■ **THE EXERCISE**
Gather and copy out every line of the records below that contains the string "kern". Case counts.

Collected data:

########################################

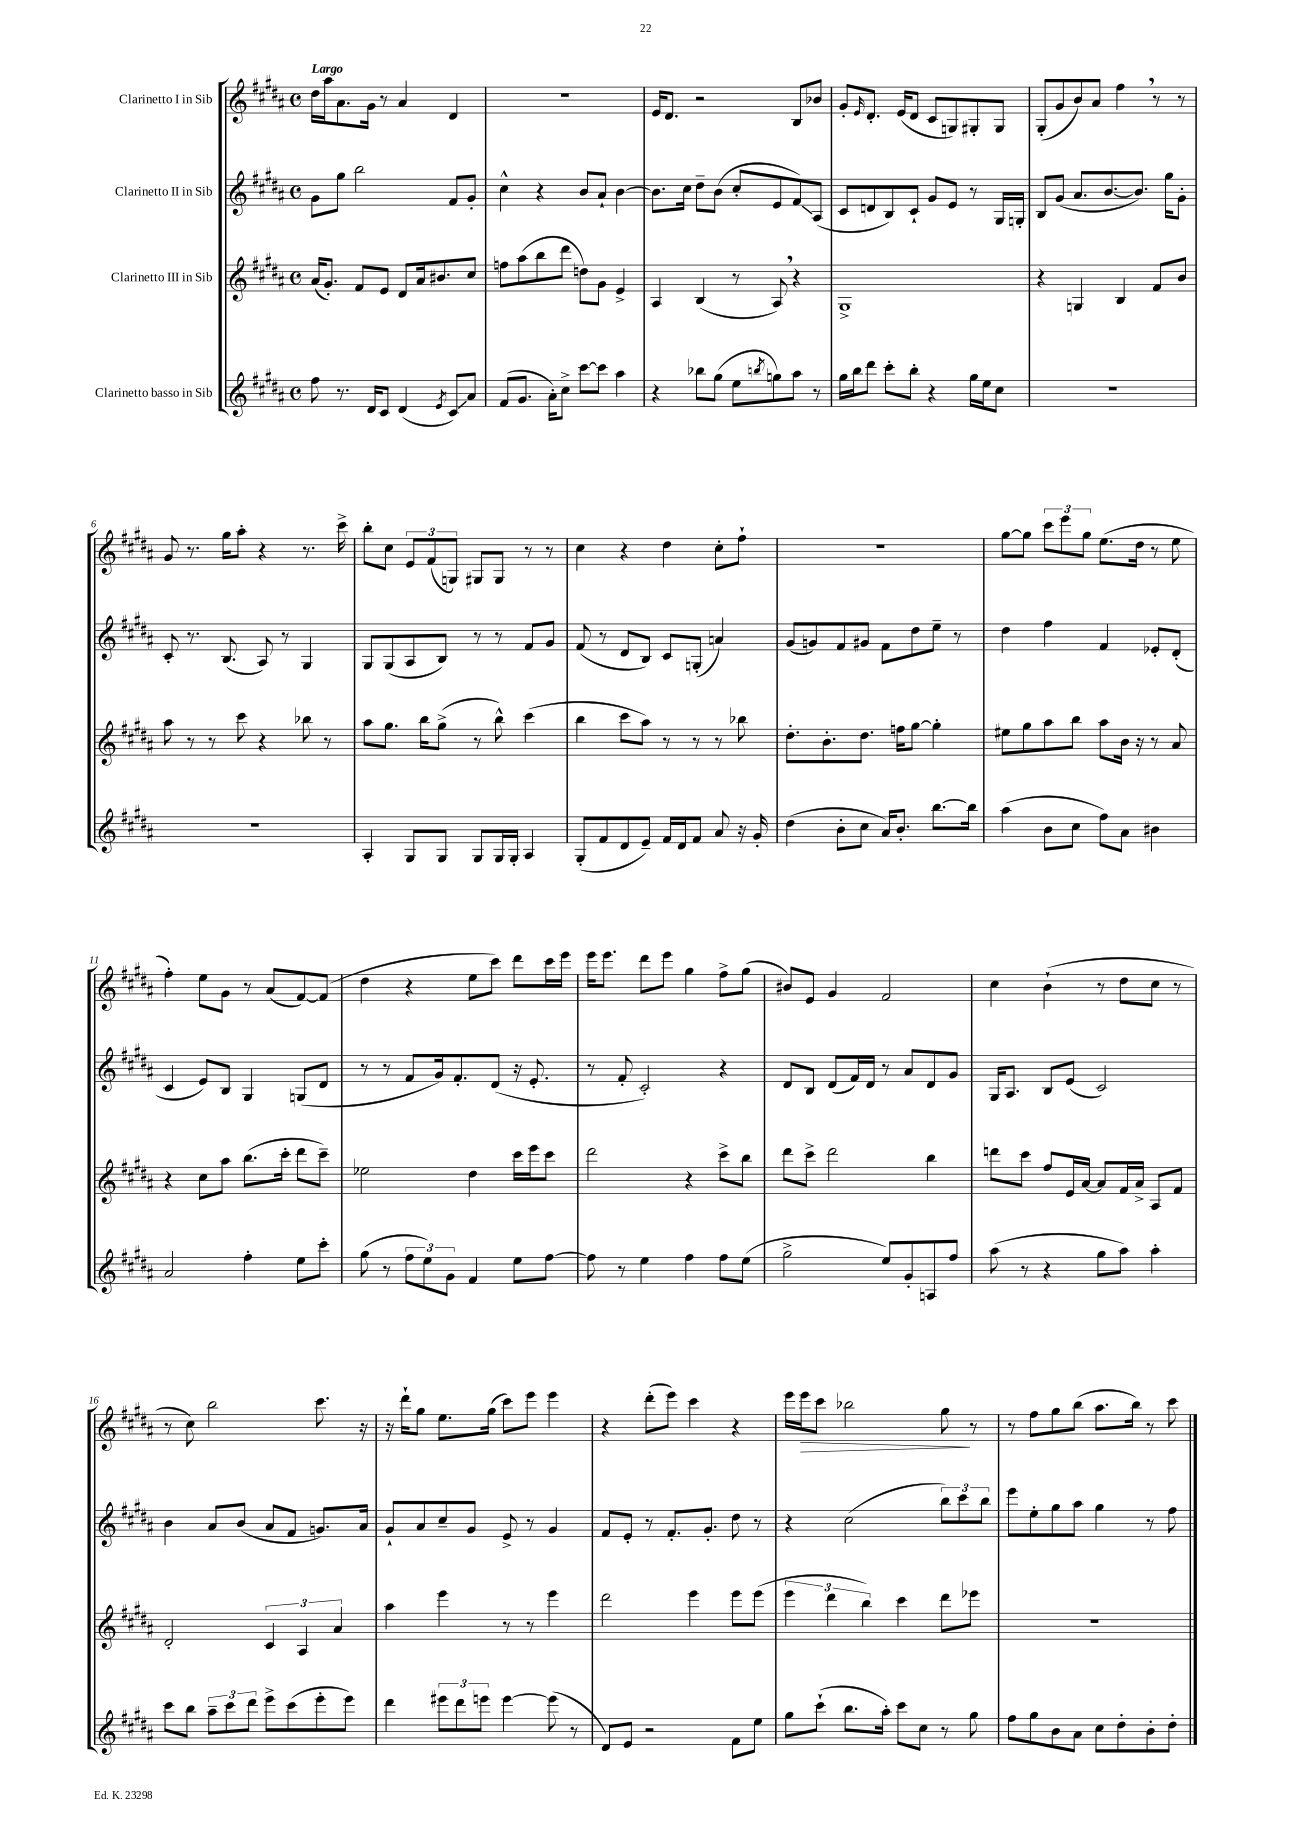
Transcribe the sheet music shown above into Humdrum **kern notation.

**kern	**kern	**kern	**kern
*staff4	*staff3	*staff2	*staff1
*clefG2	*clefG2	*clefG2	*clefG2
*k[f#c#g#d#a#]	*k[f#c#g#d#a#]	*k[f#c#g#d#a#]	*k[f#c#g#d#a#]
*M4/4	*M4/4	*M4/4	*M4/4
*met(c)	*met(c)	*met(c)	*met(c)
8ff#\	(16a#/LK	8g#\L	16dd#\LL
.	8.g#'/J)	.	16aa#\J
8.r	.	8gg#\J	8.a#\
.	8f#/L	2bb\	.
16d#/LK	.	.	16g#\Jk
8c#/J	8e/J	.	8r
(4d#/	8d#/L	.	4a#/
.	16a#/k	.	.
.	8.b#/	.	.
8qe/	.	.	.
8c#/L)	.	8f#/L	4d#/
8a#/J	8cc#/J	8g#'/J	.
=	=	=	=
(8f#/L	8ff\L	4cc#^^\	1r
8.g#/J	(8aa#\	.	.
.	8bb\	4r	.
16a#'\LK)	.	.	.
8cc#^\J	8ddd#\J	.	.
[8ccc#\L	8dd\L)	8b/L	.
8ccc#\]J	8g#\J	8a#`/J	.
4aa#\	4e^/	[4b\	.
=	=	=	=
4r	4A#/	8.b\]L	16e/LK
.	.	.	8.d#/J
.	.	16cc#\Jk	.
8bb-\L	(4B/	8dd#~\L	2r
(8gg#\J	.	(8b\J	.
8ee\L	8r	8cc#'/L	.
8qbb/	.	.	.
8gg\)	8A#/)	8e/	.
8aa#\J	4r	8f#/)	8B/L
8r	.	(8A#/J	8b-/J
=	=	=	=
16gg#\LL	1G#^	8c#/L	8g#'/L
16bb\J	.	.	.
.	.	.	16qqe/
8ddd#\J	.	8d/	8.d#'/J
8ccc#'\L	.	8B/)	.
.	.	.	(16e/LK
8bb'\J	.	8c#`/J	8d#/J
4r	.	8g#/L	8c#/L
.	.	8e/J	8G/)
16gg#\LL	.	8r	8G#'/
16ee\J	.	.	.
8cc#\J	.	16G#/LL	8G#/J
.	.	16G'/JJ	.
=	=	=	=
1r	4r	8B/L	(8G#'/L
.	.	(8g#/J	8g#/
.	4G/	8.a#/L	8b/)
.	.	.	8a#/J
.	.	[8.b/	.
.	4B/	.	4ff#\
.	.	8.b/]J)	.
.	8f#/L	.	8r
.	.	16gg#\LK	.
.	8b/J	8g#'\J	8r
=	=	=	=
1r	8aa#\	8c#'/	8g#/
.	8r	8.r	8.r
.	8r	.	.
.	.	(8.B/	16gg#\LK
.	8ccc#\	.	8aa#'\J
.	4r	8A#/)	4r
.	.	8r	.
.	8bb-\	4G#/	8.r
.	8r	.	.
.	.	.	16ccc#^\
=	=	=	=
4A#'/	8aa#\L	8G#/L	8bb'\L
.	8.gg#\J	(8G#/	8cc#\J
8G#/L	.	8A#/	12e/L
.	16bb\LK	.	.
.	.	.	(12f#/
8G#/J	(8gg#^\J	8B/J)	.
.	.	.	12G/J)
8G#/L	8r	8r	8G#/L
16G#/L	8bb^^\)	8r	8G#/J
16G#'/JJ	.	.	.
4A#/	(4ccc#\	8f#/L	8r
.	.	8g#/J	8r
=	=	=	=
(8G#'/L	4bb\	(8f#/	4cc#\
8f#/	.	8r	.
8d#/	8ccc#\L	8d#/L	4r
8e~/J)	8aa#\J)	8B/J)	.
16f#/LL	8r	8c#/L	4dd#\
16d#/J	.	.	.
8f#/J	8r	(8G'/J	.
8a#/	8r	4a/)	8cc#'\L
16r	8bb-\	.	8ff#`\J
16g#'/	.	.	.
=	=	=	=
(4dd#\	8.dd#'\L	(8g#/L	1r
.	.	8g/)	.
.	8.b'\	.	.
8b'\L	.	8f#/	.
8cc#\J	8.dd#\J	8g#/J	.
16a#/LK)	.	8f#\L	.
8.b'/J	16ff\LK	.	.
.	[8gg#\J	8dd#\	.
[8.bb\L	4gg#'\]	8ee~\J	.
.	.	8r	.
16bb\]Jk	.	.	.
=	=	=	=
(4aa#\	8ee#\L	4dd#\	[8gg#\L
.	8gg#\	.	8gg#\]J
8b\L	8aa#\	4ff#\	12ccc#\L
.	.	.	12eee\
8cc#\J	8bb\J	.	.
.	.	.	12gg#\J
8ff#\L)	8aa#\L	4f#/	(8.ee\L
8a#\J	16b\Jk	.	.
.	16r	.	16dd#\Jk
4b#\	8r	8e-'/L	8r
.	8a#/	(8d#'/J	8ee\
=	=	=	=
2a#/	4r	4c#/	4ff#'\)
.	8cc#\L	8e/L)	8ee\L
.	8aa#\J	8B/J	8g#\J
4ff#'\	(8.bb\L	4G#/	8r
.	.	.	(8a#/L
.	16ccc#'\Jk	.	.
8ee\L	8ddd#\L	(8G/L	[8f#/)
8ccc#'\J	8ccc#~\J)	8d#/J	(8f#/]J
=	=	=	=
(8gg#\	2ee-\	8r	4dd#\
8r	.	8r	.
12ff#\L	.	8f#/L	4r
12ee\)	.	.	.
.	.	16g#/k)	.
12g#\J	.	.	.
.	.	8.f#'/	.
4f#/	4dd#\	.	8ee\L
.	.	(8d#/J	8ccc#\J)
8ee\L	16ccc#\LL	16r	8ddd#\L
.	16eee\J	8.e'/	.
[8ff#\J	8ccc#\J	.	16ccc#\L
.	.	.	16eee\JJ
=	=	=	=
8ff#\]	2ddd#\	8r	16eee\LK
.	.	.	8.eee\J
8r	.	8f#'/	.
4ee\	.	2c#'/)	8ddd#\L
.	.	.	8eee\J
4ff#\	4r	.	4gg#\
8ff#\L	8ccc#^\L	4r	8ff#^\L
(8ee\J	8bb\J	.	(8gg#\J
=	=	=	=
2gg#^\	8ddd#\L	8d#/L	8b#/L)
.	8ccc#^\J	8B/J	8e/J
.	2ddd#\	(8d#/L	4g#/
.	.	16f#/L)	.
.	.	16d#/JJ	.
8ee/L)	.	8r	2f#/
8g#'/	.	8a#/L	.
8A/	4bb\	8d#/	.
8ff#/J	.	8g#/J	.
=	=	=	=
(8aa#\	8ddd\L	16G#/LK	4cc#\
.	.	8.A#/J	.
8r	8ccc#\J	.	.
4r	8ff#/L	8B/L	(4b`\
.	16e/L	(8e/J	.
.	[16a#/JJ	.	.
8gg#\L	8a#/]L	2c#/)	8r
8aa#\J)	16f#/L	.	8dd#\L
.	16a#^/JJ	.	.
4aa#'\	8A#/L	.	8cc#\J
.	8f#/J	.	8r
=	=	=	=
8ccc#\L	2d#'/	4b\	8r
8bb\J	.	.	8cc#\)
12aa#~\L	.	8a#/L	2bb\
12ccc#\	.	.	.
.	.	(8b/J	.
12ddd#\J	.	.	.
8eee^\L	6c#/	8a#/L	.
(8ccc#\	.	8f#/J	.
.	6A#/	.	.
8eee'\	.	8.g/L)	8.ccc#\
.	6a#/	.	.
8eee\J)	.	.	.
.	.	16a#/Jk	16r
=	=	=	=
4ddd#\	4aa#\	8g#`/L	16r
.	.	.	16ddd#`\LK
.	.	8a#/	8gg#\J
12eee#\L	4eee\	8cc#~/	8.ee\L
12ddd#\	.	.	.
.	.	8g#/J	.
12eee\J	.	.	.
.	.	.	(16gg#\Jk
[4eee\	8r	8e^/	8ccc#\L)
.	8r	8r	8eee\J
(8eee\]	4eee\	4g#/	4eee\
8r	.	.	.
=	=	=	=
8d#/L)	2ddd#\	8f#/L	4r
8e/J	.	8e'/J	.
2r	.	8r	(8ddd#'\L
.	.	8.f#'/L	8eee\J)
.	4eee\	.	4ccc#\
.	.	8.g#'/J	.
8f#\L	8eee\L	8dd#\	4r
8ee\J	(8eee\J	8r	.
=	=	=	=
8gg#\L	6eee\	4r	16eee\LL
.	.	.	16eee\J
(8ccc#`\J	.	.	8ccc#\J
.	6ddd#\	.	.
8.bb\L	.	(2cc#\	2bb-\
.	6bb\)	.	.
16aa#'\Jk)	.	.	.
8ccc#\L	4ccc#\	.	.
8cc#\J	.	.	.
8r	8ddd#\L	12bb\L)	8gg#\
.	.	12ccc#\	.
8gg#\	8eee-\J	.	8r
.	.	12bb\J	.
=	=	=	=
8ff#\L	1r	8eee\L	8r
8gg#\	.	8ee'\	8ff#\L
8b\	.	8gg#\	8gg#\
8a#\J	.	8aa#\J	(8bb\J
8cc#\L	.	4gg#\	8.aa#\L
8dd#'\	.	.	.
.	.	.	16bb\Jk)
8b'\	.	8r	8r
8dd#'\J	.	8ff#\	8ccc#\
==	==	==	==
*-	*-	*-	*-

########################################

■ **THE RESPONSE**
Transcribe the sheet music shown above into Humdrum **kern notation.
**kern	**kern	**kern	**kern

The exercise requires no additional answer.